Building instance correspondences:
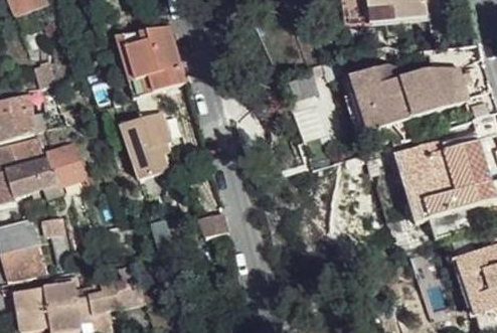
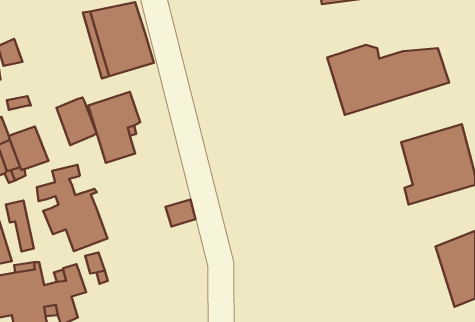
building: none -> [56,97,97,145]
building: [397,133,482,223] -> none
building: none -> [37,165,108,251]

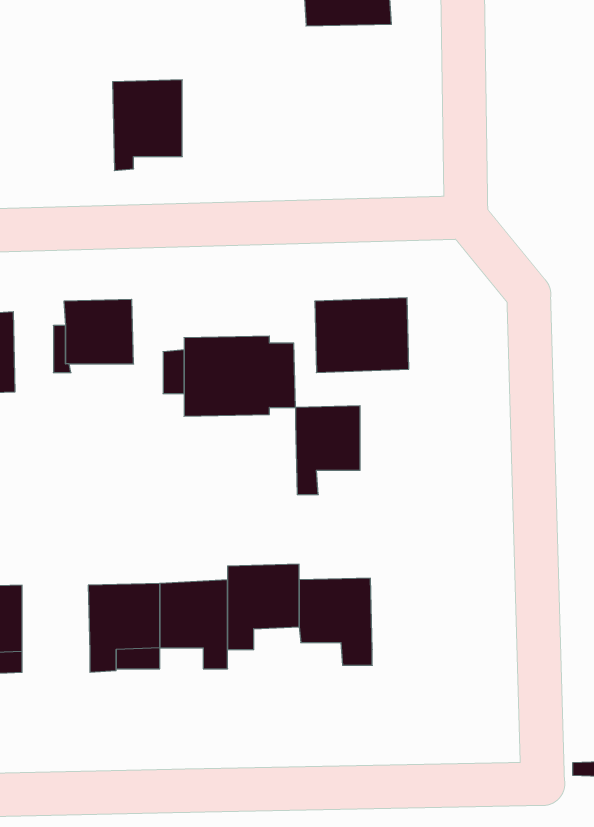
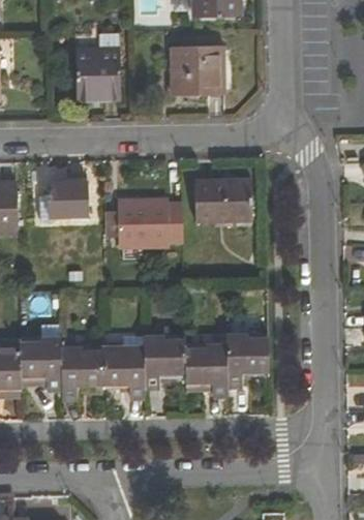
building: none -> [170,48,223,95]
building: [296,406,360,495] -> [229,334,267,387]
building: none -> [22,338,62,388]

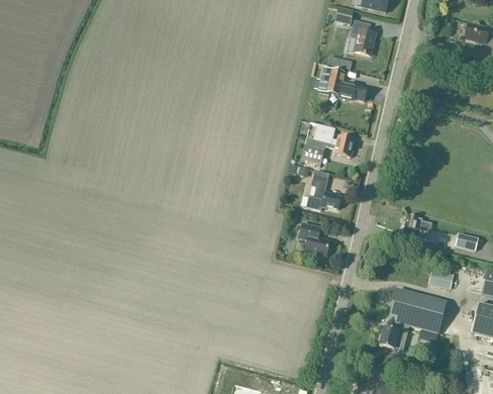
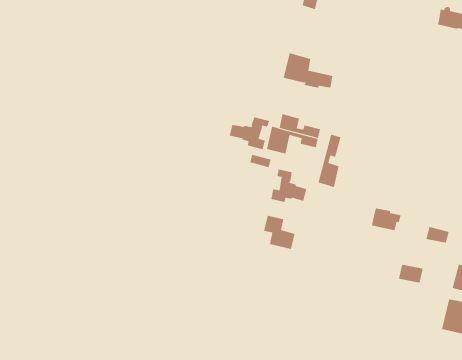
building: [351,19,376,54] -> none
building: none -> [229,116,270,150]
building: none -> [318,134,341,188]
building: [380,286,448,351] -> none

- _EXERCISE DIRECTIONS_:
Pull out all lines from the entries above in which the word "none" appears.

- _REPLY_:
building: none -> [56,97,97,145]
building: [397,133,482,223] -> none
building: none -> [37,165,108,251]
building: none -> [170,48,223,95]
building: none -> [22,338,62,388]
building: [351,19,376,54] -> none
building: none -> [229,116,270,150]
building: none -> [318,134,341,188]
building: [380,286,448,351] -> none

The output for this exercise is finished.